### Your goal
From the first line of the records below through the line with "[(478,257),(499,245),(494,235),(472,246),(478,257)]", output each line exactly; skip the pictures.

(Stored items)
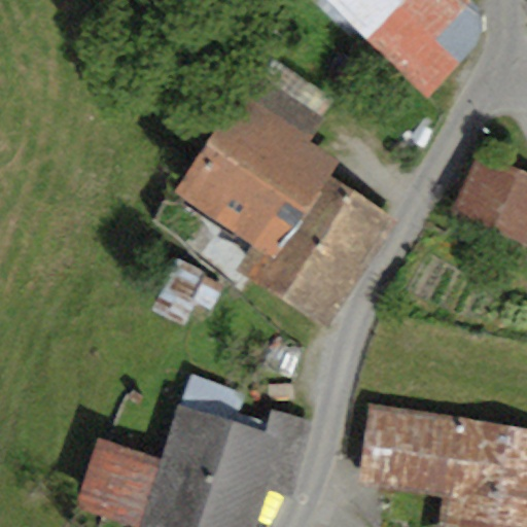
[(326,0),(426,98),(482,42),(481,6),(475,0),(326,0)]
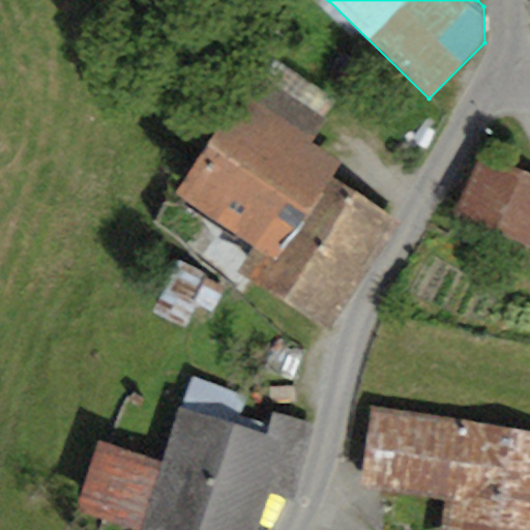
[(178,195),(255,246),(237,272),(324,330),(398,222),(332,178),(343,164),(311,142),(340,99),(272,55),(178,195)]
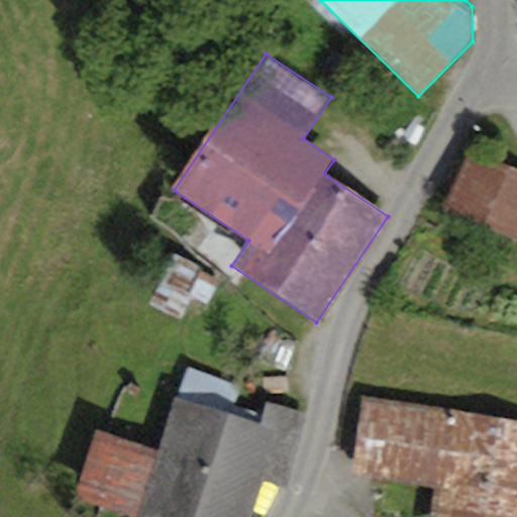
[(358,71),(341,54),(324,72),(341,89),(358,71)]
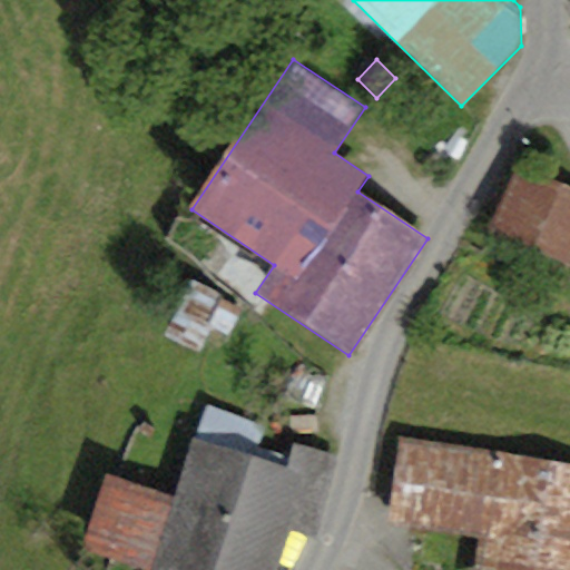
[(569,185),(518,164),(491,228),(569,261),(569,185)]
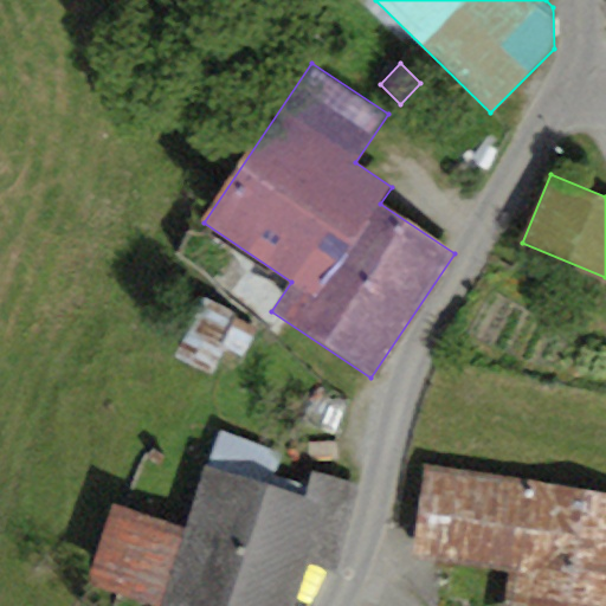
[(238,320),(206,303),(175,358),(207,375),(238,320)]
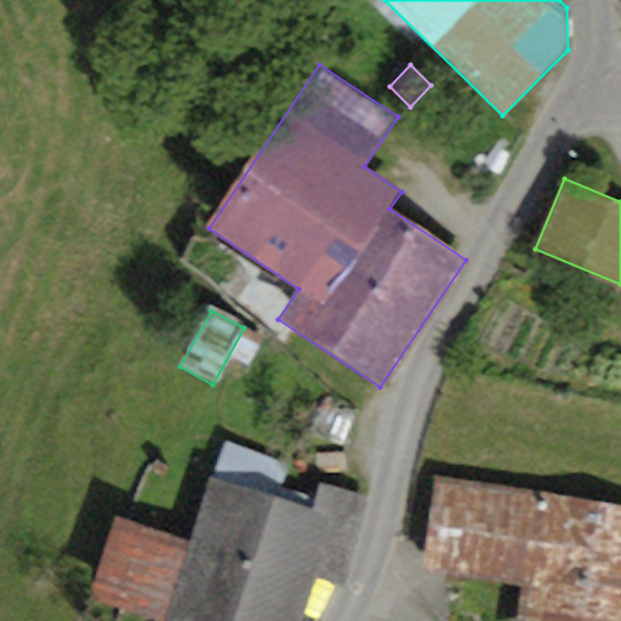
[(289,462),(222,440),(188,540),(115,517),(89,598),(159,620),(297,620),(313,575),(342,584),(371,496),(320,480),(312,507),(278,496),(289,462)]
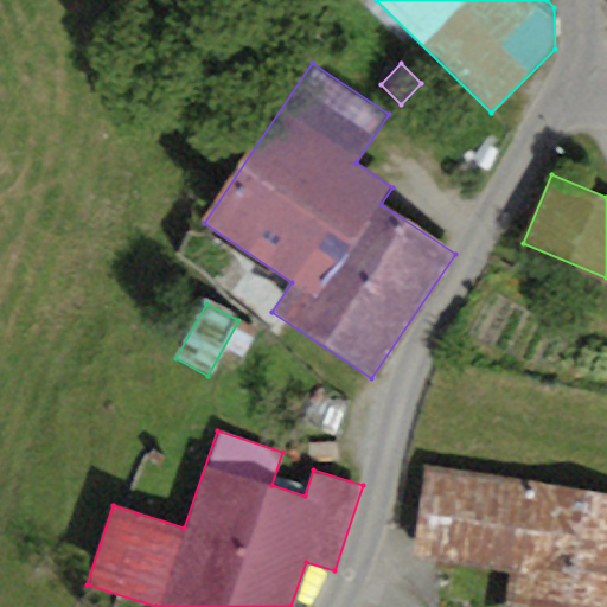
[(606,606),(606,493),(426,467),(413,556),(512,572),(506,606),(606,606)]
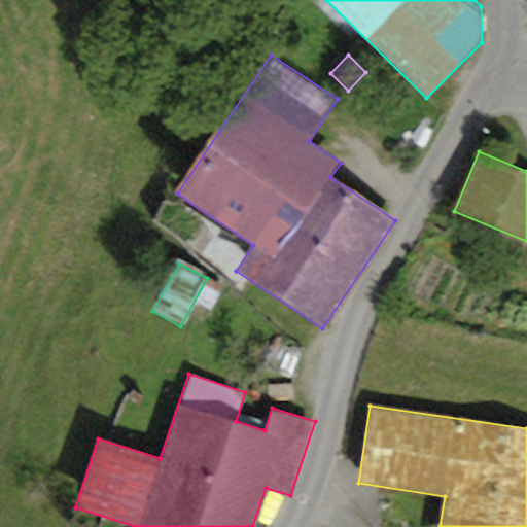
All buildings are outlined.
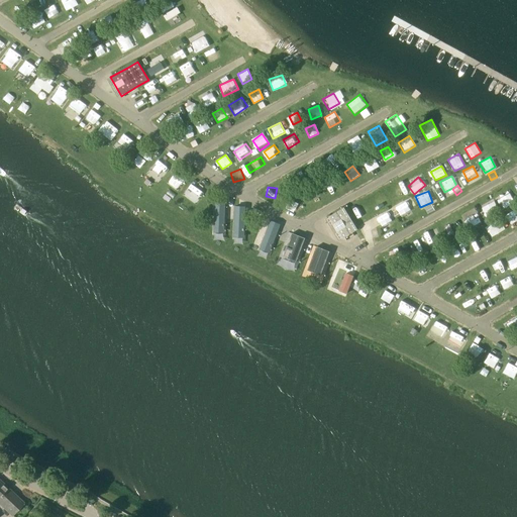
[(510,193),(496,200),(501,209),(515,202),(510,193)]
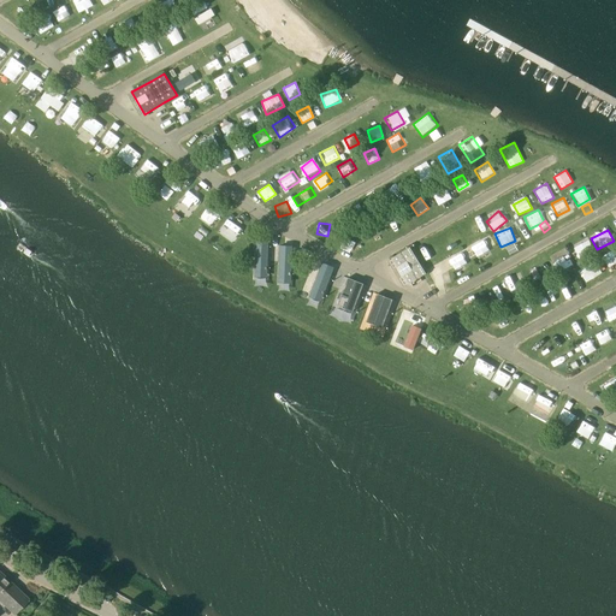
[(345,238),(351,249),(361,244),(355,234),(345,238)]
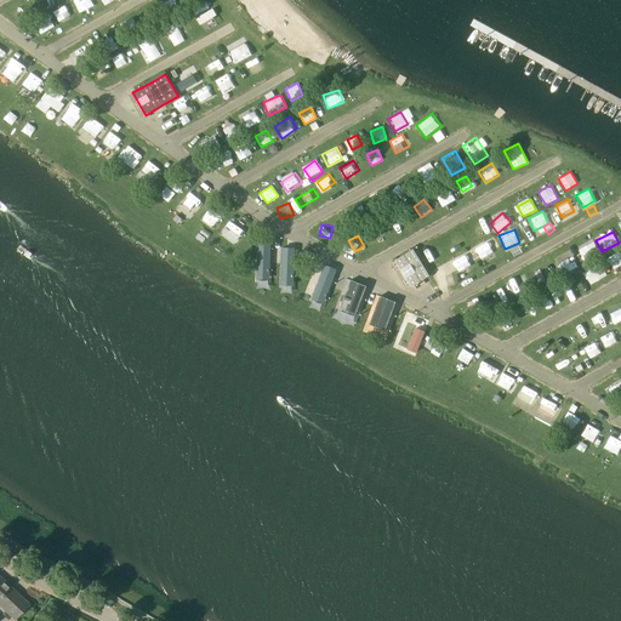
[(478,257),(499,245),(494,235),(472,246),(478,257)]
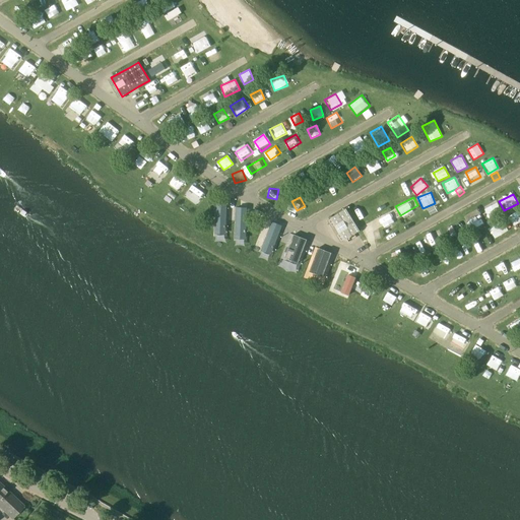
[(497,202),(483,208),(486,214),(500,208),(497,202)]
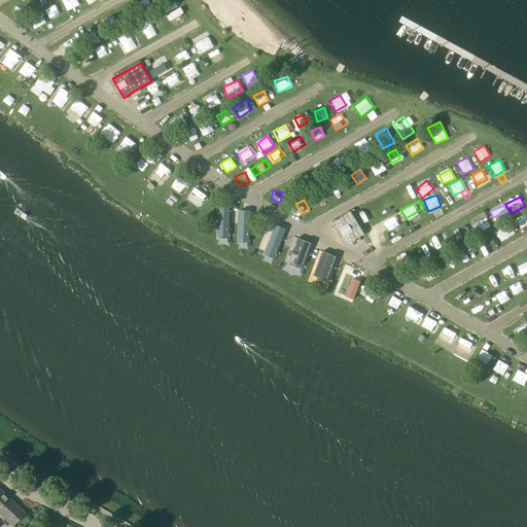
[(249,243),(249,209),(238,209),(238,243),(249,243)]
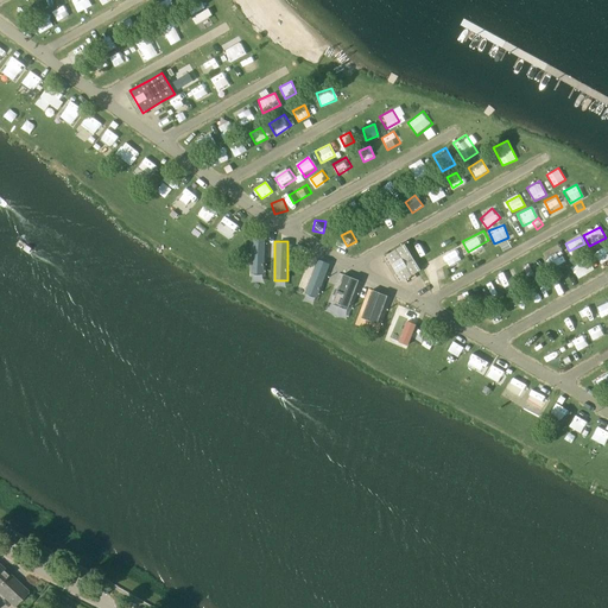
[(458,245),(437,255),(442,265),(463,255),(458,245)]
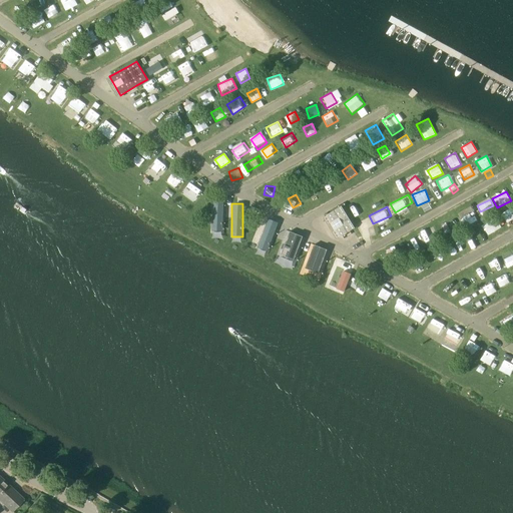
[(354,230),(340,208),(325,217),(339,239),(354,230)]
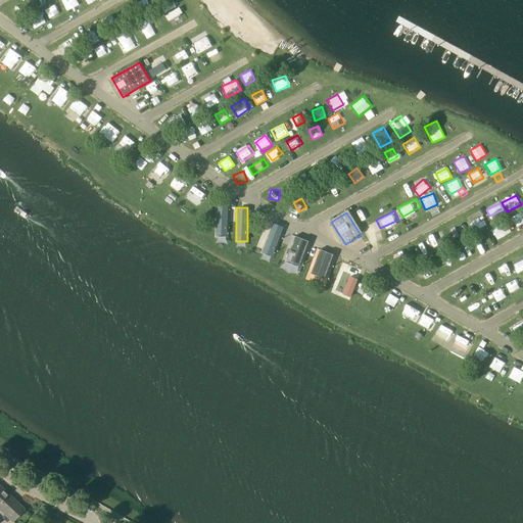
[(482,215),(470,220),(474,229),(486,224),(482,215)]
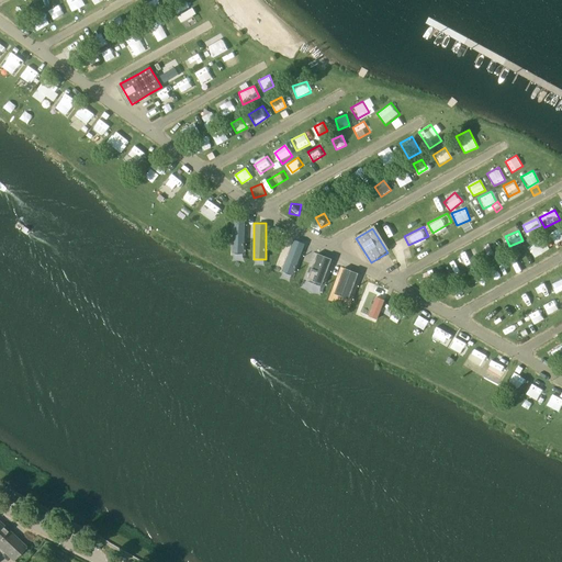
[(279,243),(280,262),(289,262),(289,243),(279,243)]
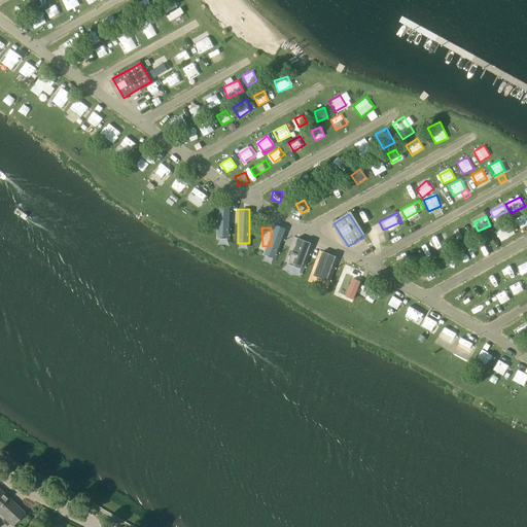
[(372,250),(381,249),(378,227),(369,230),(372,250)]
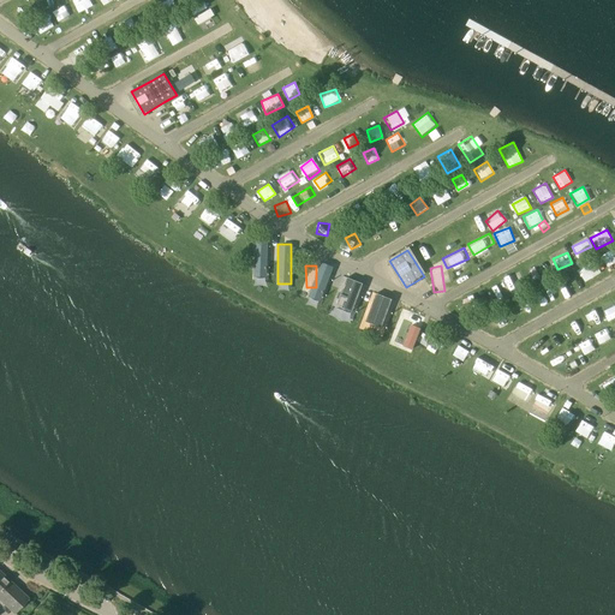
[(535,282),(547,276),(542,266),(530,272),(535,282)]
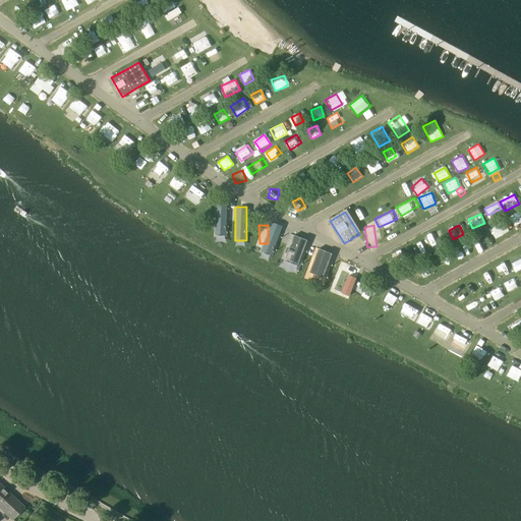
[(287,229),(278,231),(281,253),(290,251),(287,229)]
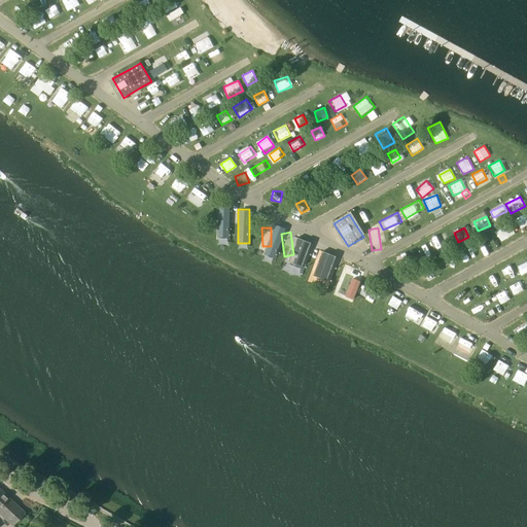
[(430,242),(436,253),(451,246),(446,235),(430,242)]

### Task response
[(326,0),(426,98),(482,42),(481,6),(475,0),(326,0)]
[(178,195),(255,246),(237,272),(324,330),(398,222),(332,178),(343,164),(311,142),(340,99),(272,55),(178,195)]
[(358,71),(341,54),(324,72),(341,89),(358,71)]
[(569,185),(518,164),(491,228),(569,261),(569,185)]
[(238,320),(206,303),(175,358),(207,375),(238,320)]
[(289,462),(222,440),(188,540),(115,517),(89,598),(159,620),(297,620),(313,575),(342,584),(371,496),(320,480),(312,507),(278,496),(289,462)]
[(606,606),(606,493),(426,467),(413,556),(512,572),(506,606),(606,606)]
All buildings are outlined.
[(510,193),(496,200),(501,209),(515,202),(510,193)]
[(345,238),(351,249),(361,244),(355,234),(345,238)]
[(478,257),(499,245),(494,235),(472,246),(478,257)]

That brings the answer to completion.